__YOUR TASK__
Wherever a picture sits, omit it. Output the rest of the listing exactly.

__GIVEN DATA__
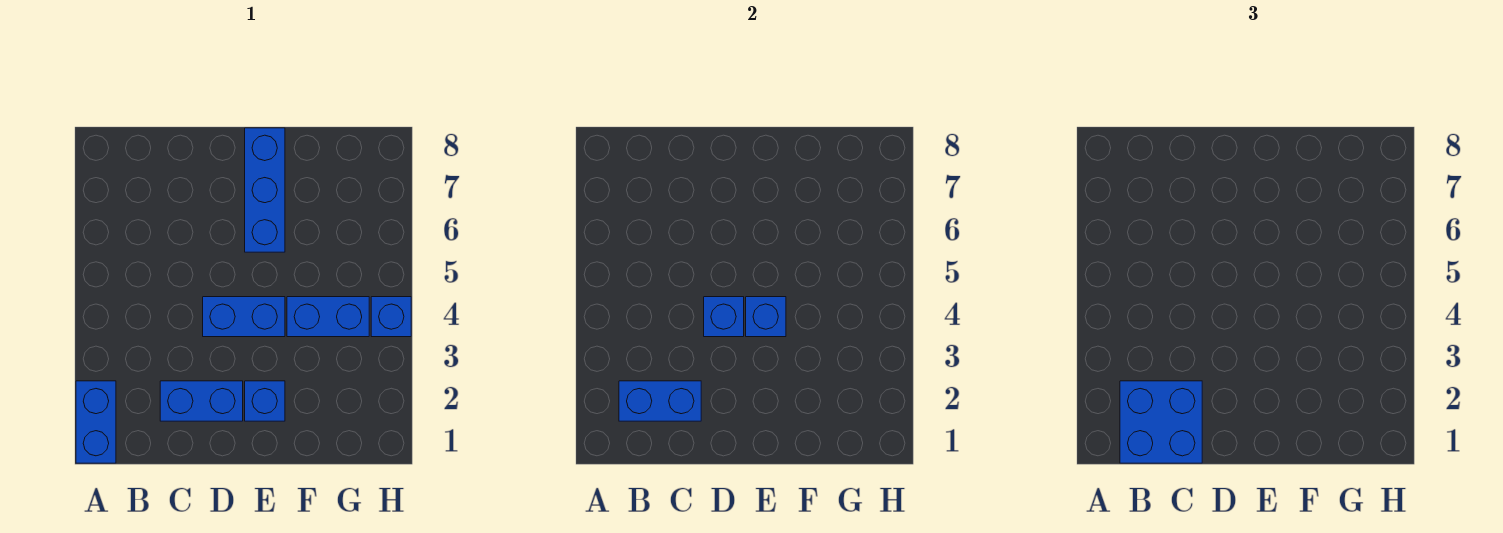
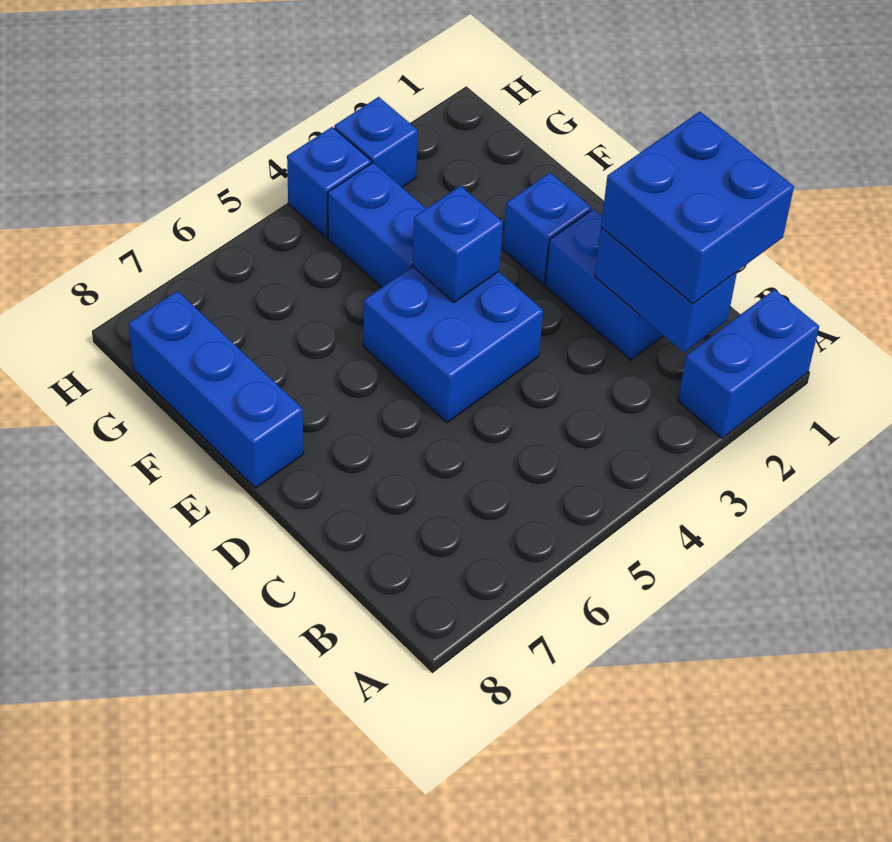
blue brick D4:E4 level 1 -> blue brick D4:E5 level 1
blue brick D4 level 2 -> blue brick H3 level 1
blue brick E6:E8 level 1 -> blue brick E8:G8 level 1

__EXERCISE RESPONSE__
blue brick D4:E4 level 1 -> blue brick D4:E5 level 1
blue brick D4 level 2 -> blue brick H3 level 1
blue brick E6:E8 level 1 -> blue brick E8:G8 level 1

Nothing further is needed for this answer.